When you transcribe the listing, keep each line exact and drop the pictures.

▶ EXTRACTED ENTRIES:
◆ ◆ ◆

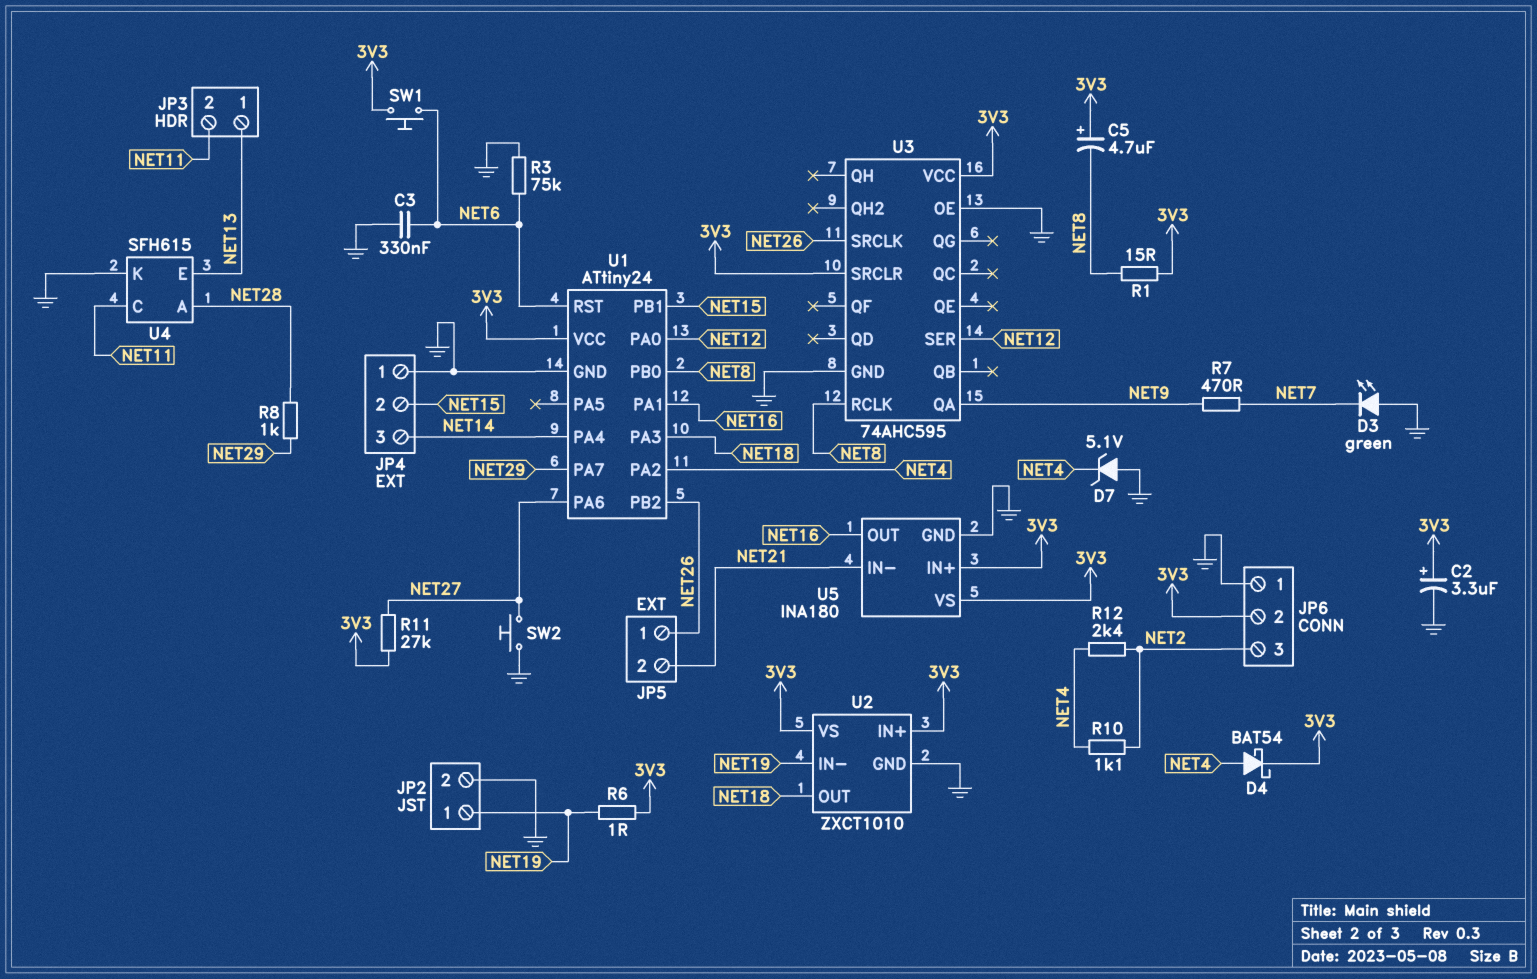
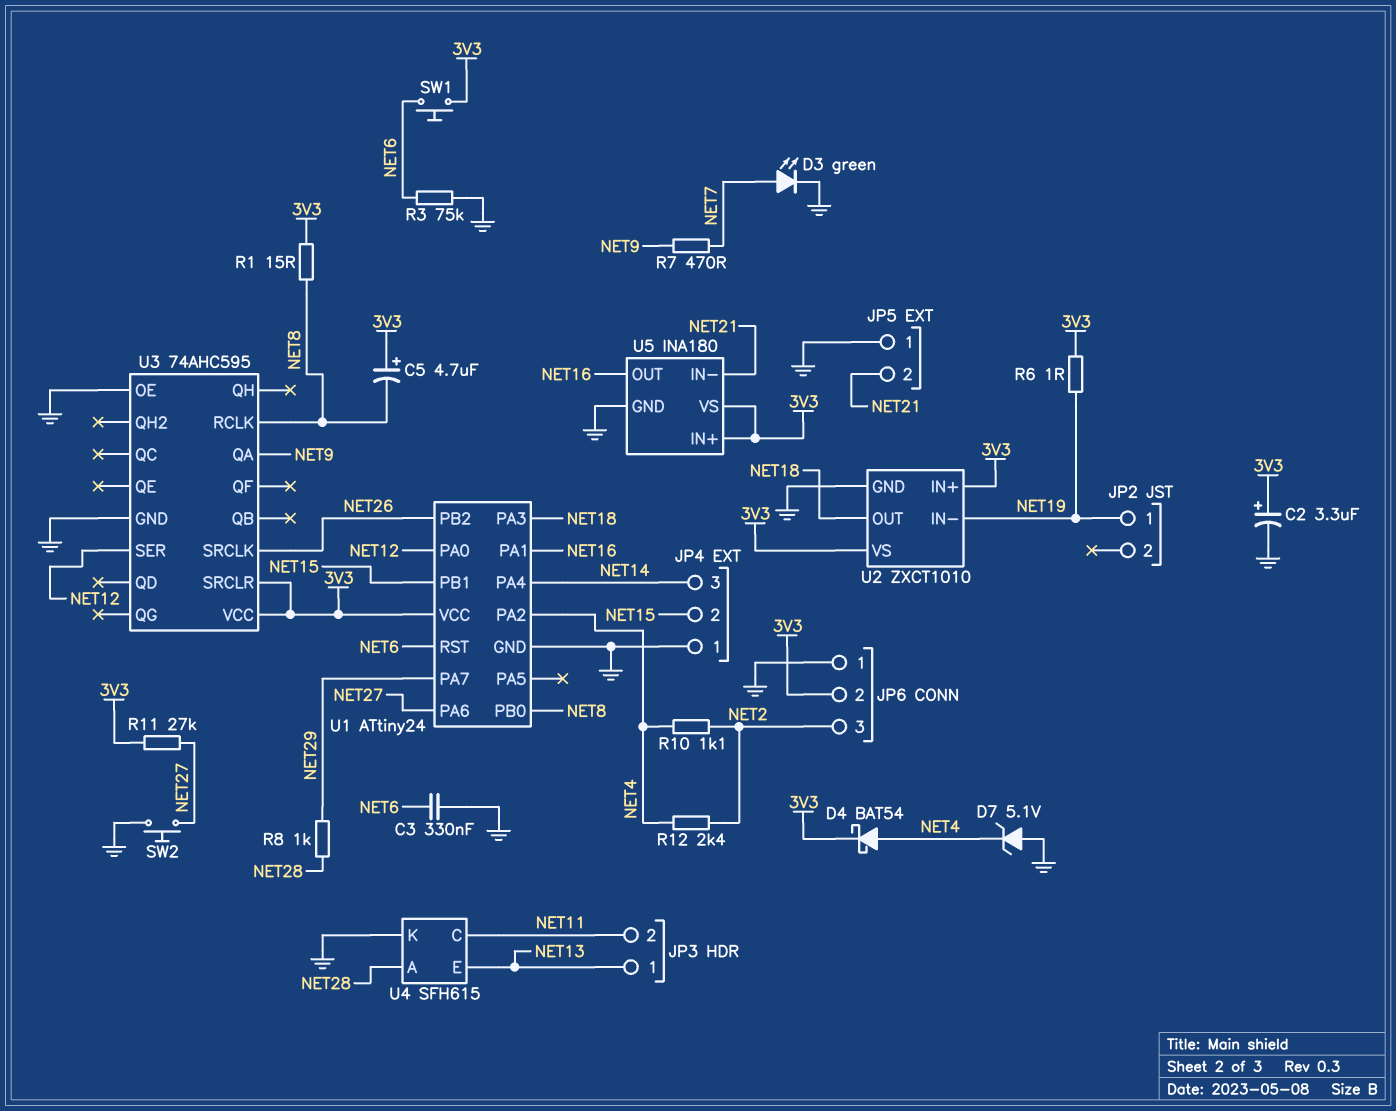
D3: LED green (A GND, K NET7) -> LED green (A NET7, K GND)
JP2 pin 2: GND -> none
JP5 pin 1: NET26 -> GND

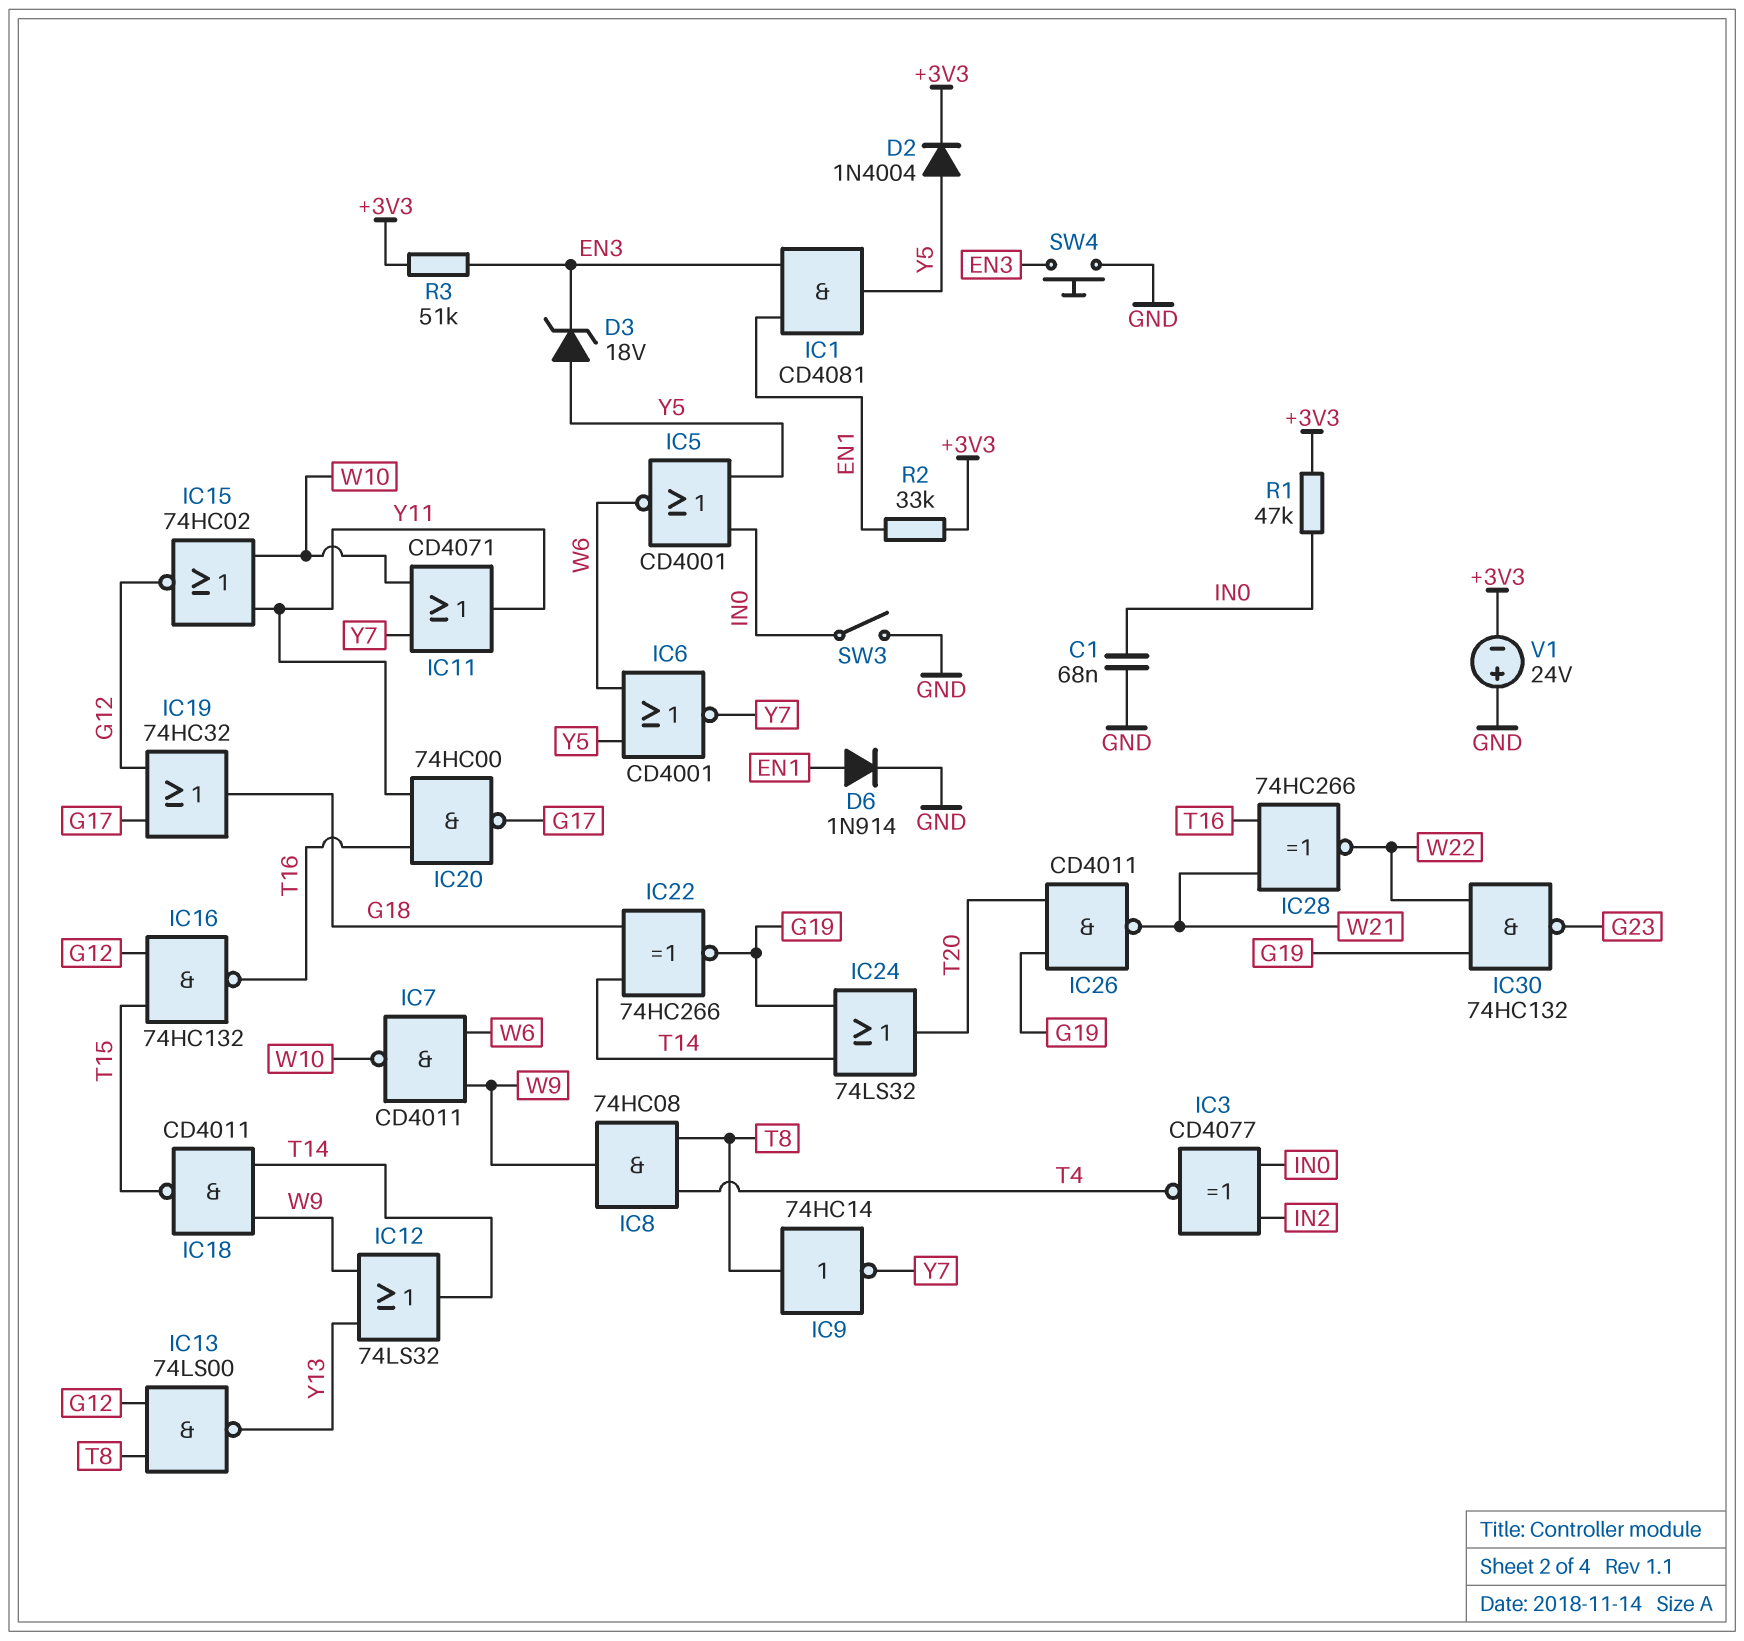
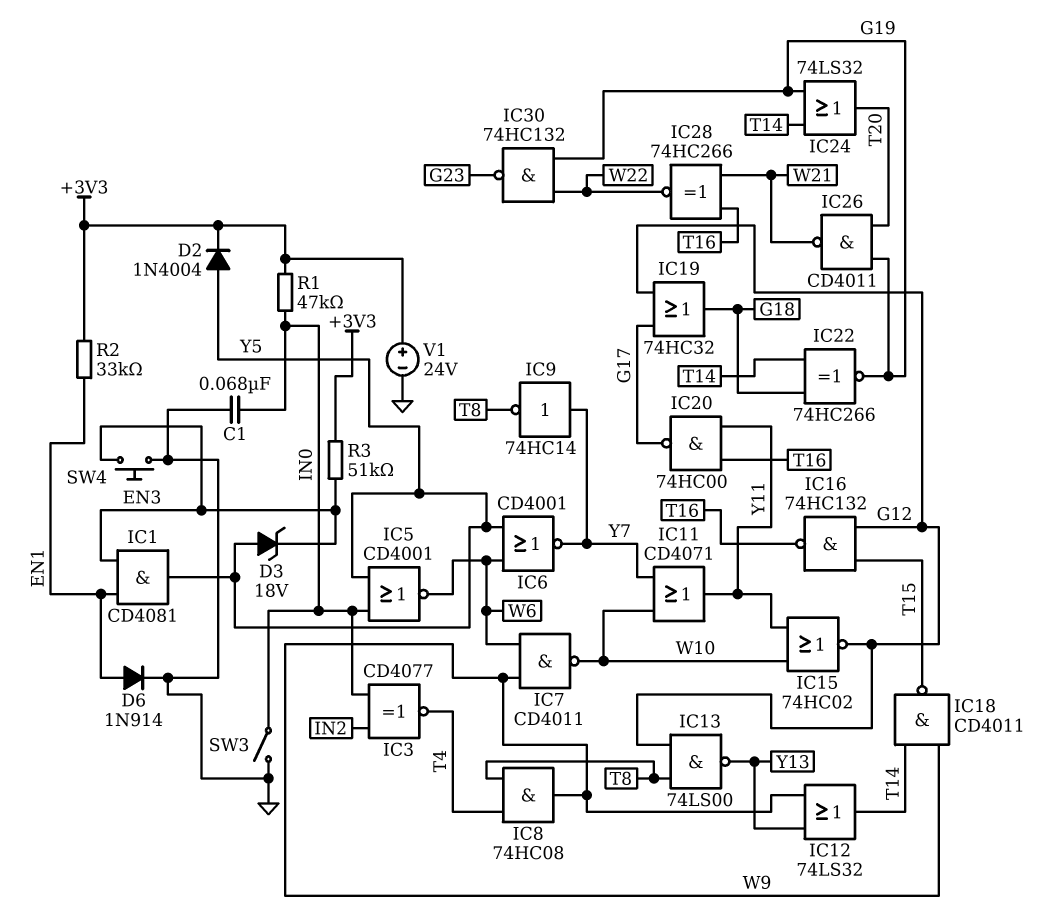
IC9: NOT 74HC14 (in T8, out Y7) -> NOT 74HC14 (in Y7, out T8)
V1: 24V (plus GND, minus +3V3) -> 24V (plus +3V3, minus GND)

◆ ◆ ◆

▶ ANSWER TO THE EXERCISE:
D3: LED green (A GND, K NET7) -> LED green (A NET7, K GND)
JP2 pin 2: GND -> none
JP5 pin 1: NET26 -> GND

IC9: NOT 74HC14 (in T8, out Y7) -> NOT 74HC14 (in Y7, out T8)
V1: 24V (plus GND, minus +3V3) -> 24V (plus +3V3, minus GND)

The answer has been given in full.